### Data segment
* * *

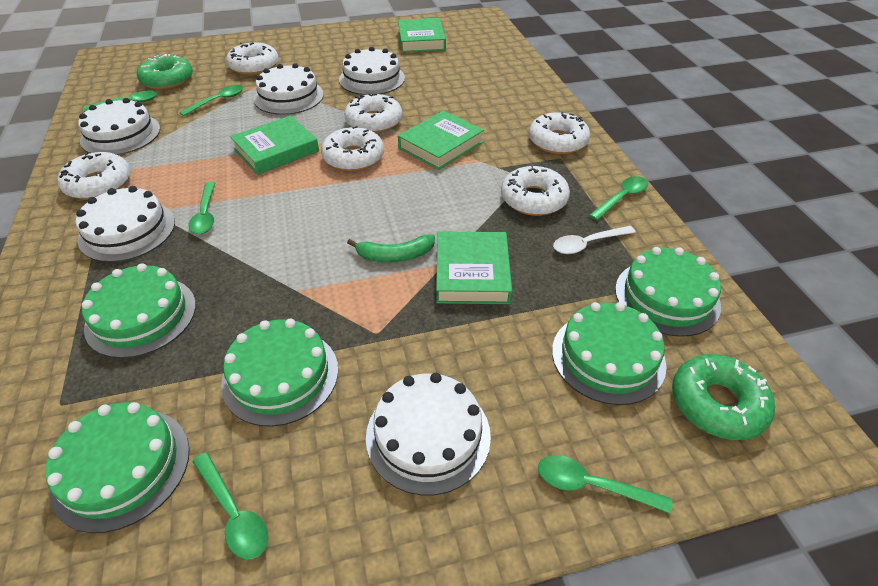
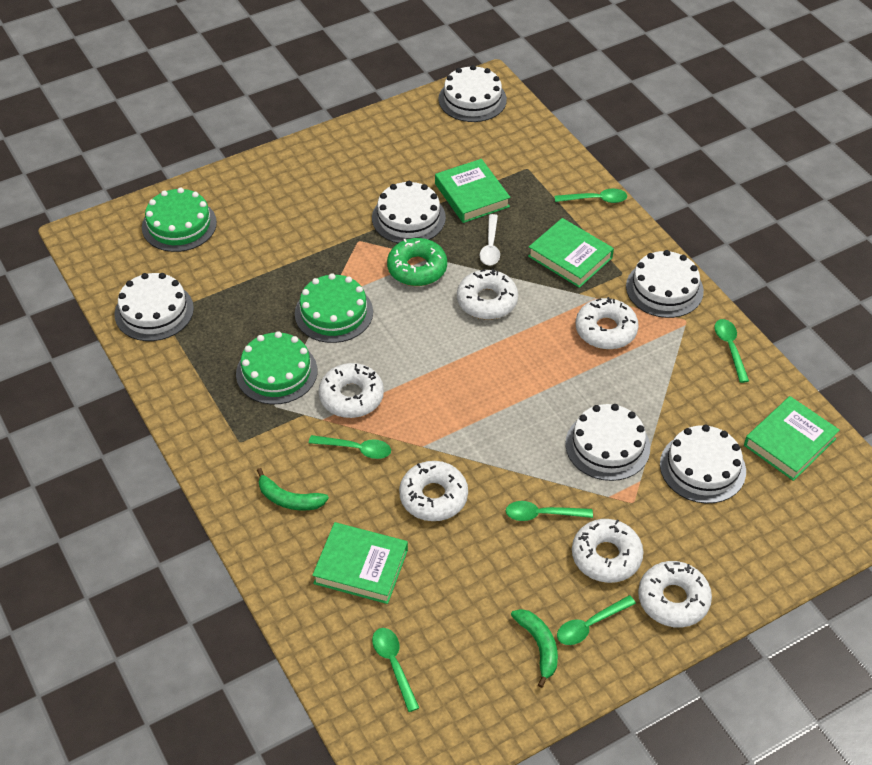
green banana: 1 -> 2
green cake: 5 -> 3
green donut: 2 -> 1
white cake: 5 -> 6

* * *

### Requirement
Copy every line of the listing containing the string "green".

### The completed task
green banana: 1 -> 2
green cake: 5 -> 3
green donut: 2 -> 1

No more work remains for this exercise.